(WORK ITEM) The required result is an exact copy of the material from the line with "TP201: none -> test point (MOSI)" through its final line, both ends included.

(RECORDS FOR THIS EXERCISE)
══════════
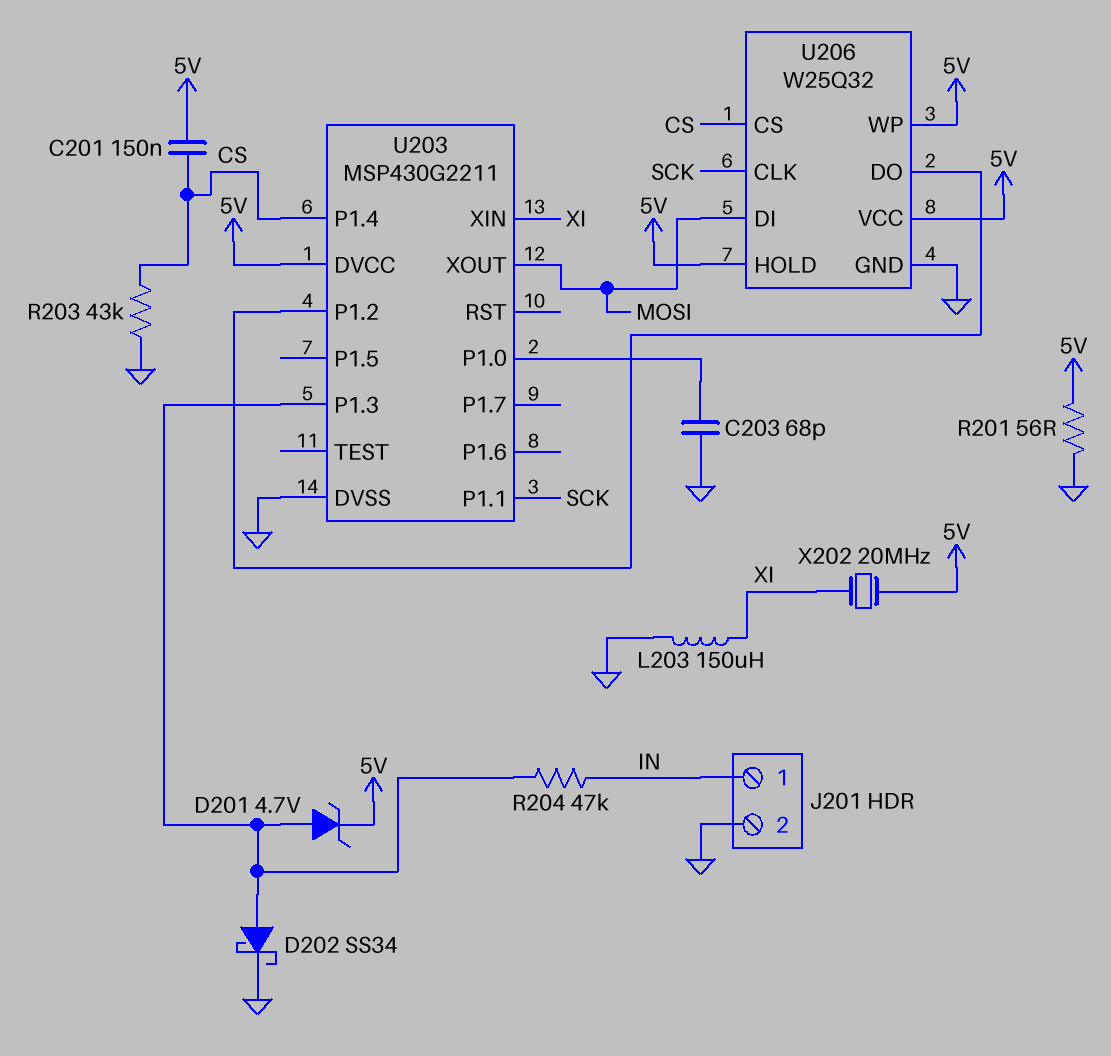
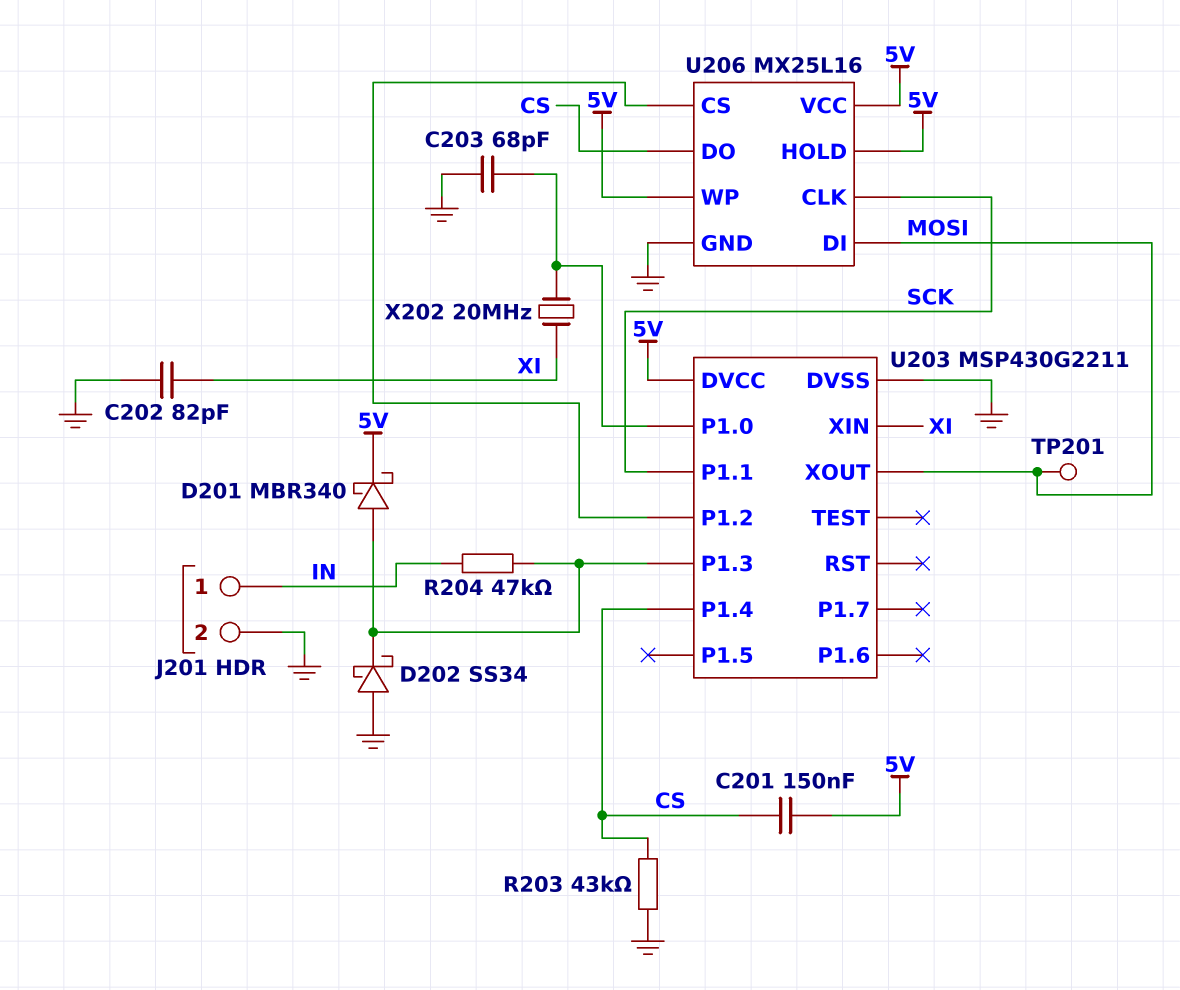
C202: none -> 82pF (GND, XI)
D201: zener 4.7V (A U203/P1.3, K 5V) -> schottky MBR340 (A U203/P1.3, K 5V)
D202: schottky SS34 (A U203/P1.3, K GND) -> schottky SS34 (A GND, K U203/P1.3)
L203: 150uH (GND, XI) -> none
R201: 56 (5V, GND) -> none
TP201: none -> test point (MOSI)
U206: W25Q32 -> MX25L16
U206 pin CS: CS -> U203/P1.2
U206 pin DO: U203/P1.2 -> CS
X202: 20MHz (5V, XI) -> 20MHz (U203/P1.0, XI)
══════════
(ANSWER SPACE)
TP201: none -> test point (MOSI)
U206: W25Q32 -> MX25L16
U206 pin CS: CS -> U203/P1.2
U206 pin DO: U203/P1.2 -> CS
X202: 20MHz (5V, XI) -> 20MHz (U203/P1.0, XI)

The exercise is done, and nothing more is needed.